◆ Entries provided
---------------
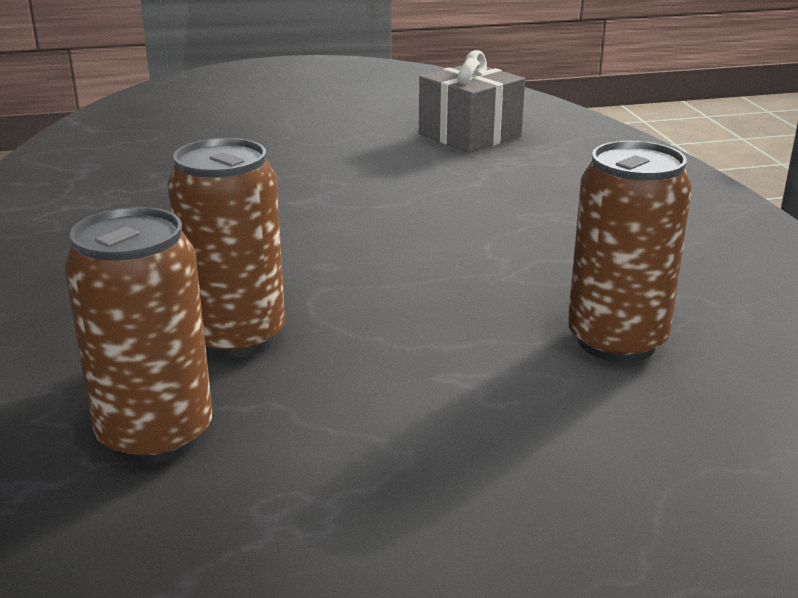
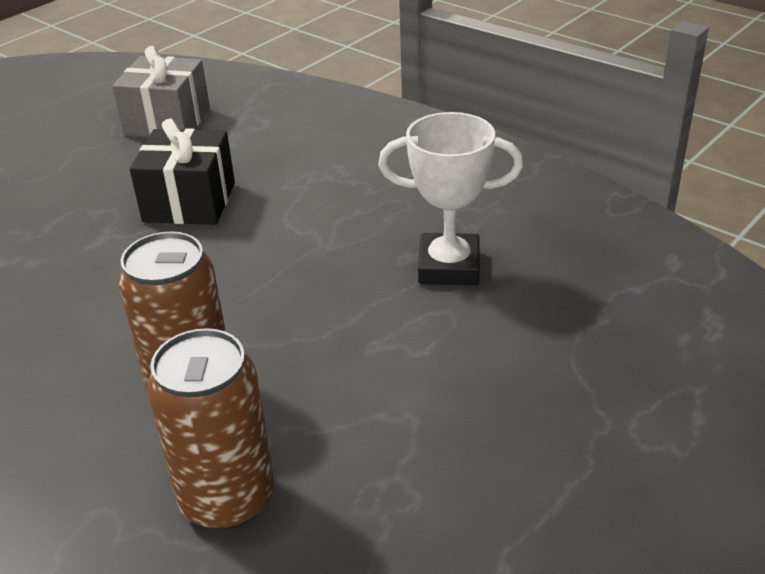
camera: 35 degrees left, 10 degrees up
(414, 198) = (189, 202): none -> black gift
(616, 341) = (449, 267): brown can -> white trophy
---------------
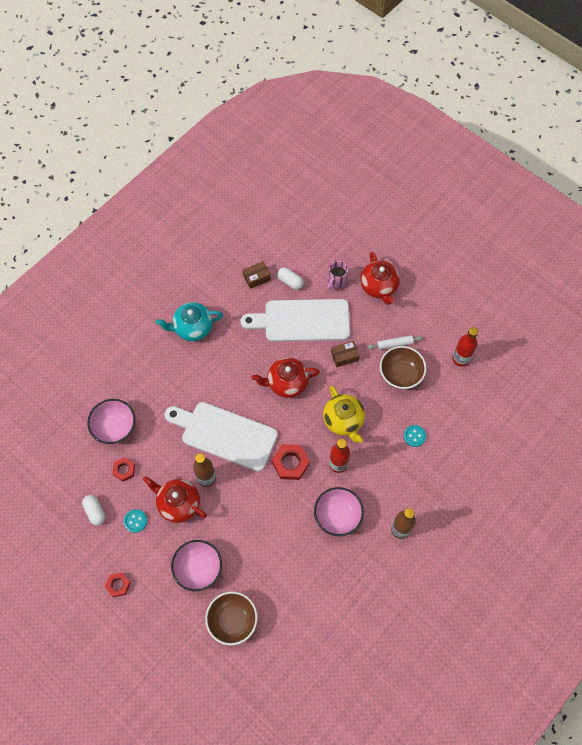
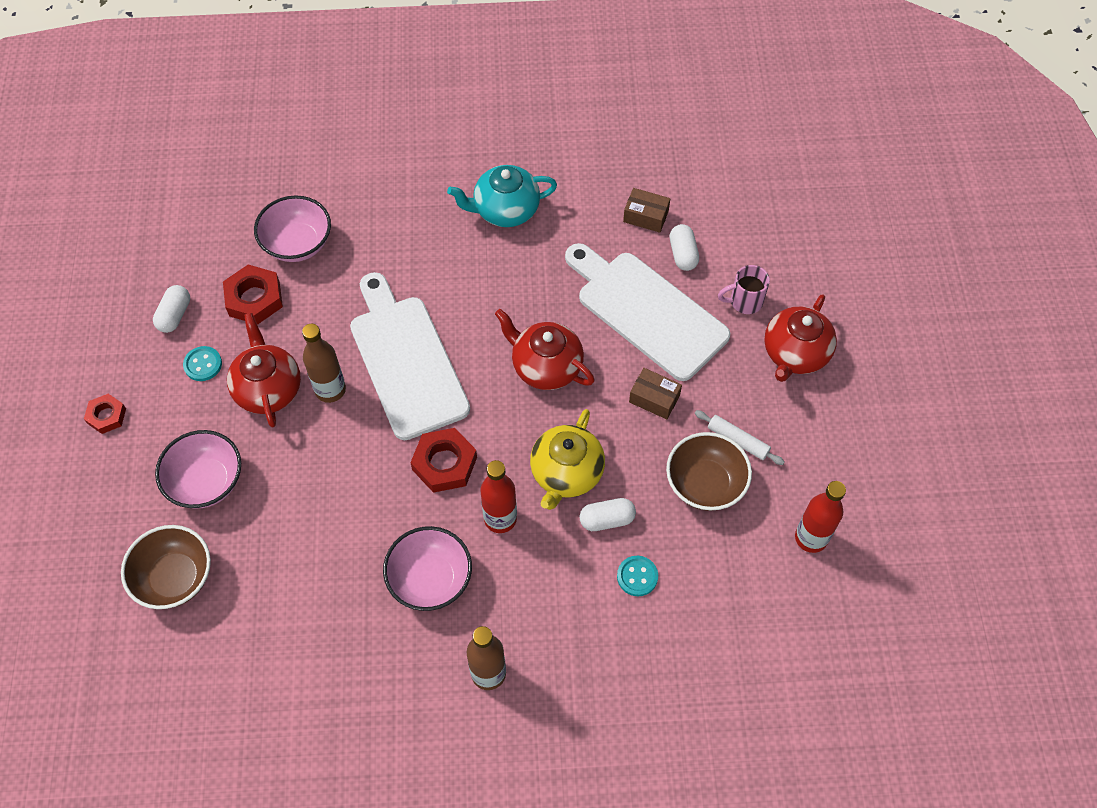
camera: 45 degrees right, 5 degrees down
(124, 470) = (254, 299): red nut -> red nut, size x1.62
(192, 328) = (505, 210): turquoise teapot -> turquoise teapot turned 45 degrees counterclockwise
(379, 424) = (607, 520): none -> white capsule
---------------
◆ What is expected
Of the entries above, transcribe exactly those lines that fall between the line containing "camera: 35 degrees left, 10 degrees up" and the line containing "(616, 341) = (449, 267): brown", together with those two lines.

◆ Expected answer
camera: 35 degrees left, 10 degrees up
(414, 198) = (189, 202): none -> black gift
(616, 341) = (449, 267): brown can -> white trophy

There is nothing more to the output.